Among the entries that follow, find every line with the word "unclassified" and copy it.

### Stored items from a collection
--- START ---
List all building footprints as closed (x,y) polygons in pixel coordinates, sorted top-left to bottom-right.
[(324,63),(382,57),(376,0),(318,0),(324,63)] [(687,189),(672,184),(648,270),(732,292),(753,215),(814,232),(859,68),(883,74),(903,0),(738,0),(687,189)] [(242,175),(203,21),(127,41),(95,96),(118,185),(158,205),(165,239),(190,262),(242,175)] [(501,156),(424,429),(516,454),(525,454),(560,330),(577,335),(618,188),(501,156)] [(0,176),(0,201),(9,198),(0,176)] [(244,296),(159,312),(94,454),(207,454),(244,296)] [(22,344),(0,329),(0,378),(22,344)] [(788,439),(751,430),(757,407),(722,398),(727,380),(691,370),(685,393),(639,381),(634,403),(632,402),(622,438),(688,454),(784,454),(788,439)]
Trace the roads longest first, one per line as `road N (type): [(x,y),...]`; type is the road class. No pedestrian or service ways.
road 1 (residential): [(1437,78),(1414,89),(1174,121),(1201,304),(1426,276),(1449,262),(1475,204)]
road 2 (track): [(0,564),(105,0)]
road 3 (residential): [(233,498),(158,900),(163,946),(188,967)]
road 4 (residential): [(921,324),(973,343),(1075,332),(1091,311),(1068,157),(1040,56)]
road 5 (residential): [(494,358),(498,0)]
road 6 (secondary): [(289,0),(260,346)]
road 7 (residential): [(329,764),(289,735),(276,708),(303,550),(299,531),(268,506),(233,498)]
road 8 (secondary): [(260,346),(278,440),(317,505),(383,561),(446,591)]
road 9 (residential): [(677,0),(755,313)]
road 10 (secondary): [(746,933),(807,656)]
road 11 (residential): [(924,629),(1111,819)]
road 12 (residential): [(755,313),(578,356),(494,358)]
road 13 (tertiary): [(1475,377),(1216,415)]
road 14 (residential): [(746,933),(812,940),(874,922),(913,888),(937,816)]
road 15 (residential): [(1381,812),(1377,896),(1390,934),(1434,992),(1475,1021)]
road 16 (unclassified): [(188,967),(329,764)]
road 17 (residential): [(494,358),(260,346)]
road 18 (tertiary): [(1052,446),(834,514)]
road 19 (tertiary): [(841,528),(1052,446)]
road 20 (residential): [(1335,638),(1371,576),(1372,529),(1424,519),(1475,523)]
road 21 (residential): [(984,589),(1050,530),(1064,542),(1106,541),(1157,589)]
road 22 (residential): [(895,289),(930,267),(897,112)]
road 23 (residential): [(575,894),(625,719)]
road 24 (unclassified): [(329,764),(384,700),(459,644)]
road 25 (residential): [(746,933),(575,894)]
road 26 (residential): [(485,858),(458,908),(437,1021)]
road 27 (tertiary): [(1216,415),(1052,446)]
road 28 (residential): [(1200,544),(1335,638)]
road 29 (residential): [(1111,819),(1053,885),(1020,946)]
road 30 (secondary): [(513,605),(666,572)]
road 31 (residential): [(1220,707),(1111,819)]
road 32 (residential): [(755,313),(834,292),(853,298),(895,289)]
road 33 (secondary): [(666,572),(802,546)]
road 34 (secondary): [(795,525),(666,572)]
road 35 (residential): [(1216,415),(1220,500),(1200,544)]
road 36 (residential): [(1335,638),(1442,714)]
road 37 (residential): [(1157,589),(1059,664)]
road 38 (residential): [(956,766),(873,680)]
--- END ---
### RESPONSE
road 16 (unclassified): [(188,967),(329,764)]
road 24 (unclassified): [(329,764),(384,700),(459,644)]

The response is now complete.